■ **Records shown**
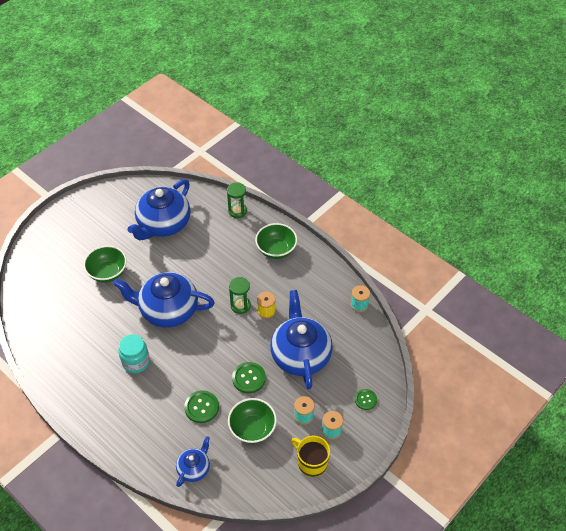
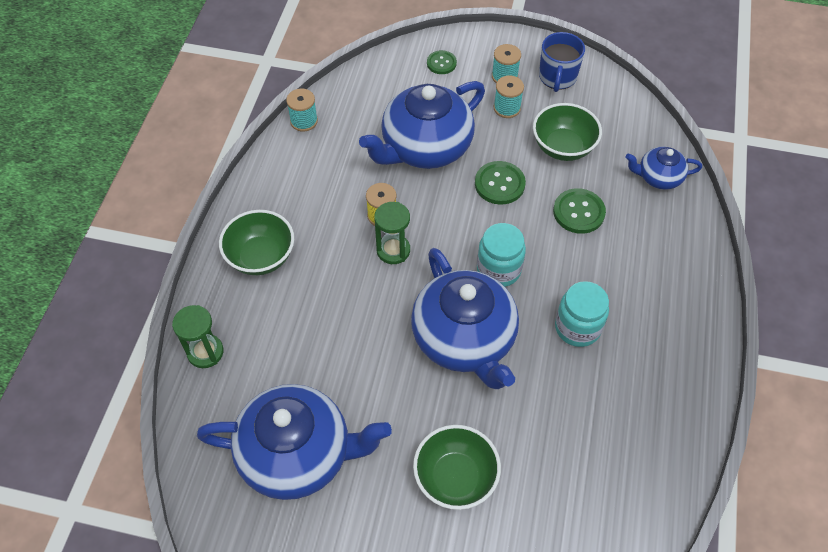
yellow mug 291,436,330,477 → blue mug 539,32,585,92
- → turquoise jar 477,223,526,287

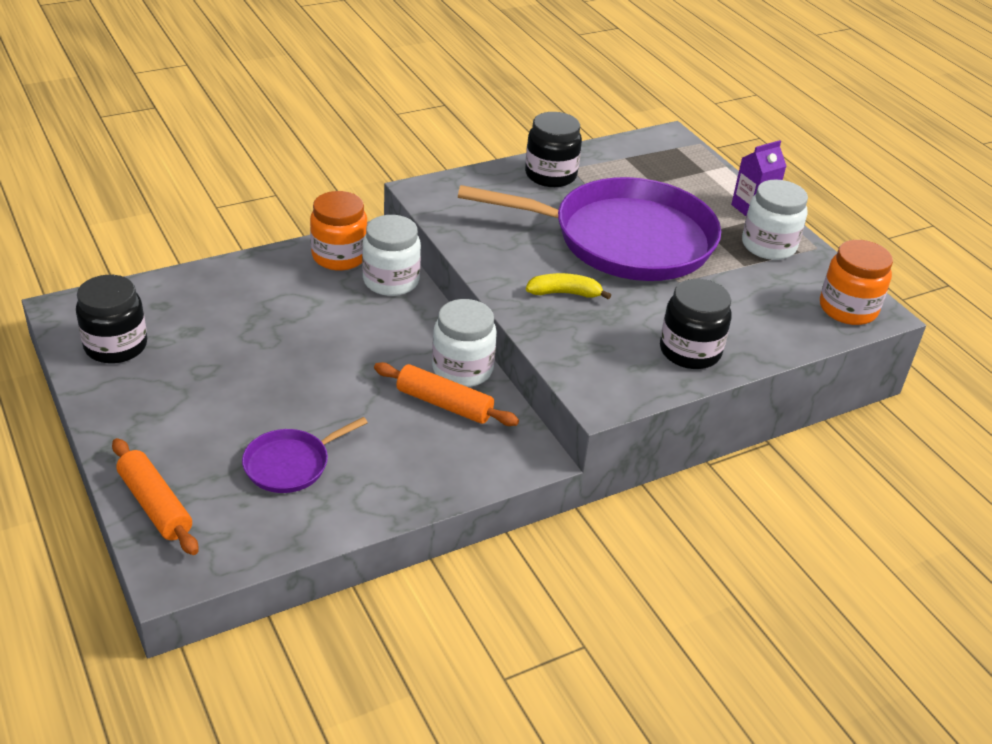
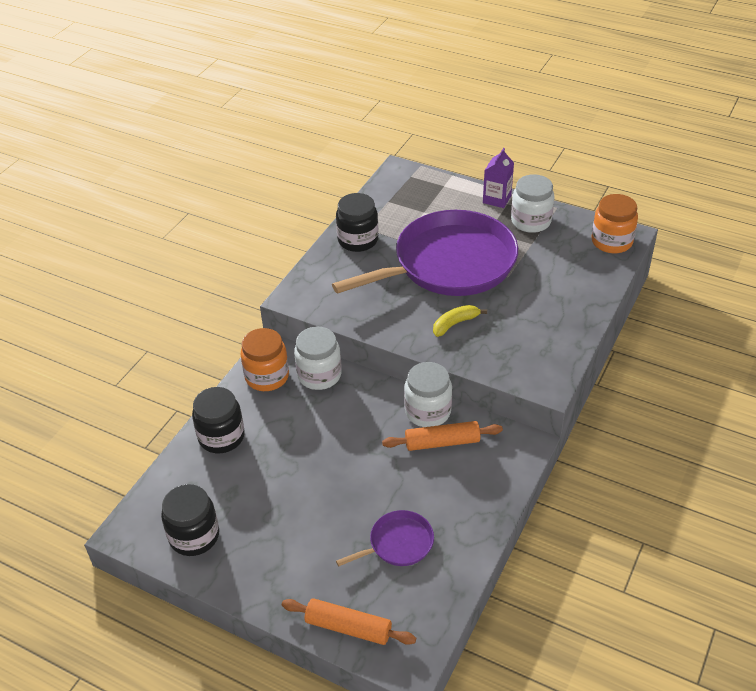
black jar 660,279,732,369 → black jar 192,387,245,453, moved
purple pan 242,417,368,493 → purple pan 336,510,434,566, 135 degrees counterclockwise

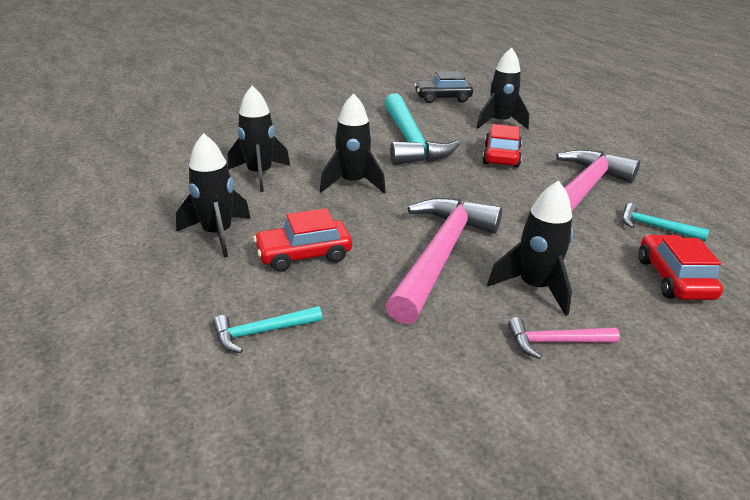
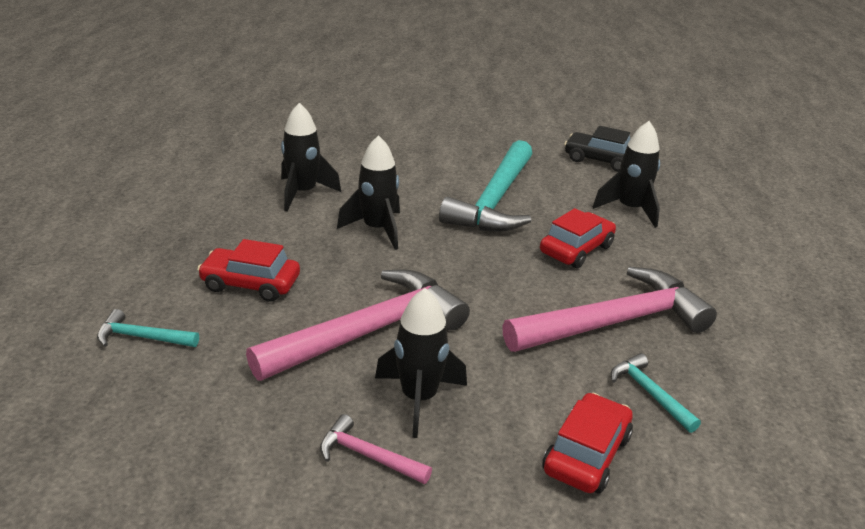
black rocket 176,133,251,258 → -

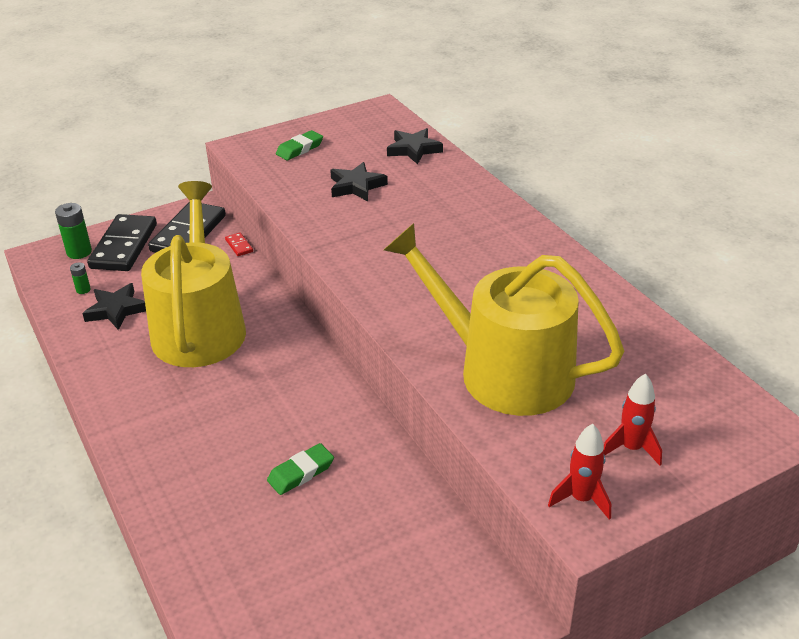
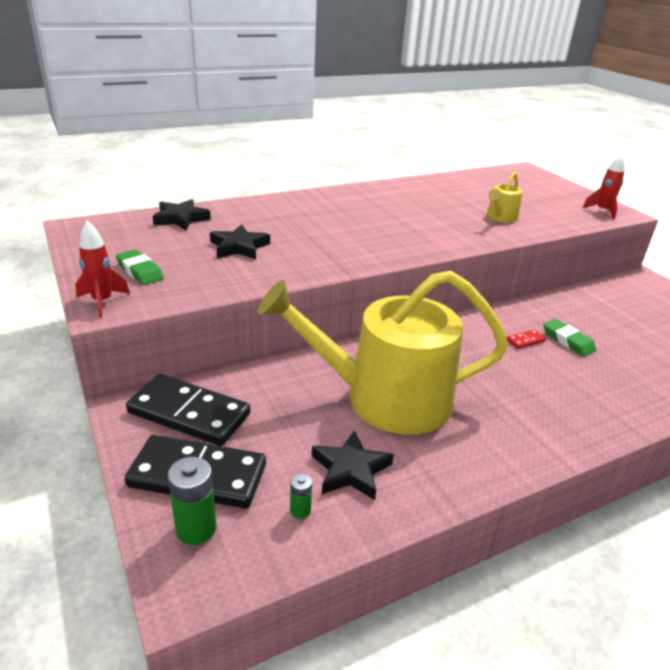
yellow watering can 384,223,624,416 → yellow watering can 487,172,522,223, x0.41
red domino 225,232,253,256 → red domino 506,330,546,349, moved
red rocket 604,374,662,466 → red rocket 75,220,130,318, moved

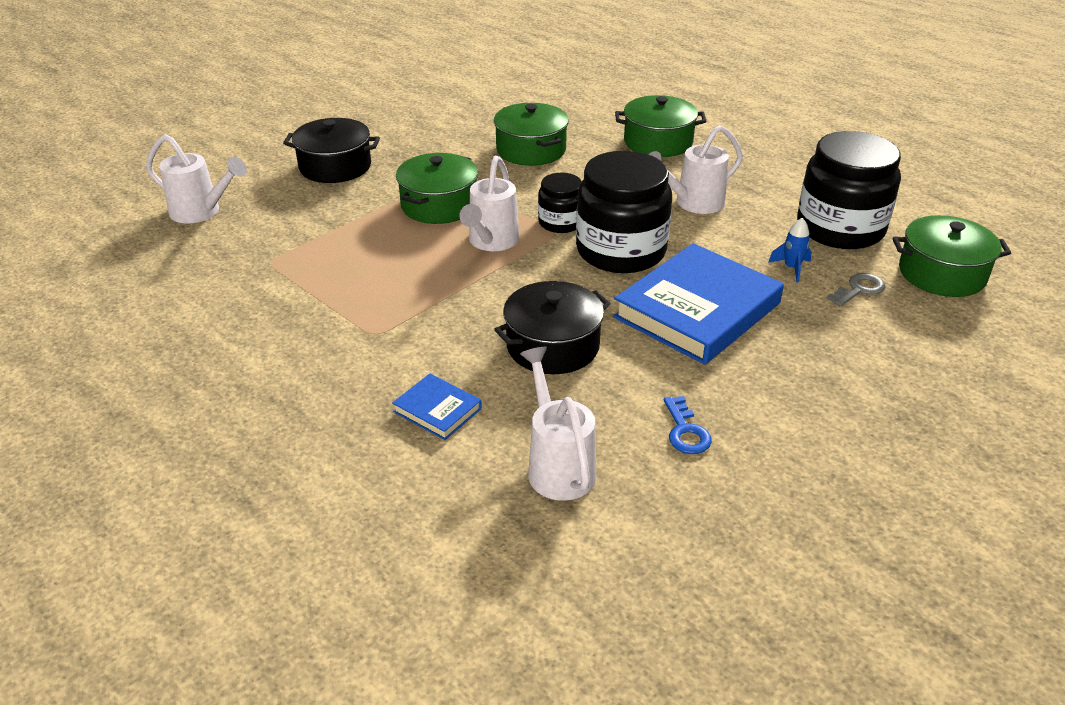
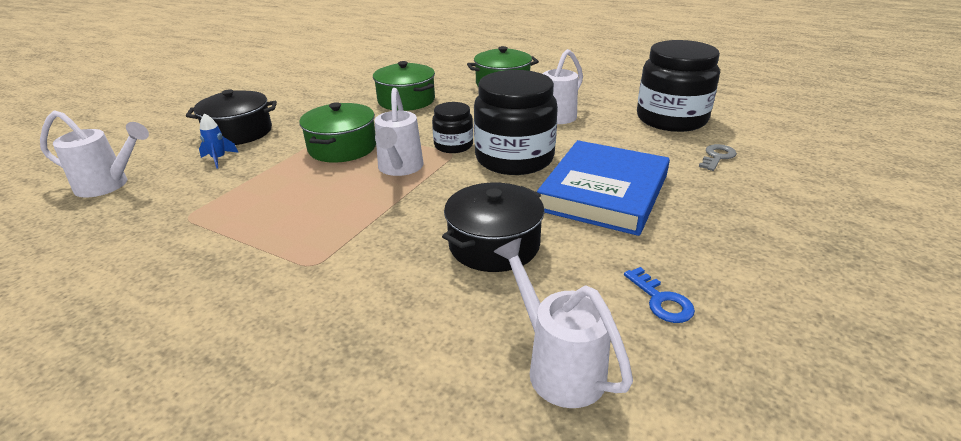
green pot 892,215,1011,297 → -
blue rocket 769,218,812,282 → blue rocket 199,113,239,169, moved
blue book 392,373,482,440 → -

■ **What you have to do**
Each record above is to be written out exactly; the pictures are not.

■ **Answer to this exercise**
yellow mug 291,436,330,477 → blue mug 539,32,585,92
- → turquoise jar 477,223,526,287

black jar 660,279,732,369 → black jar 192,387,245,453, moved
purple pan 242,417,368,493 → purple pan 336,510,434,566, 135 degrees counterclockwise

black rocket 176,133,251,258 → -

yellow watering can 384,223,624,416 → yellow watering can 487,172,522,223, x0.41
red domino 225,232,253,256 → red domino 506,330,546,349, moved
red rocket 604,374,662,466 → red rocket 75,220,130,318, moved

green pot 892,215,1011,297 → -
blue rocket 769,218,812,282 → blue rocket 199,113,239,169, moved
blue book 392,373,482,440 → -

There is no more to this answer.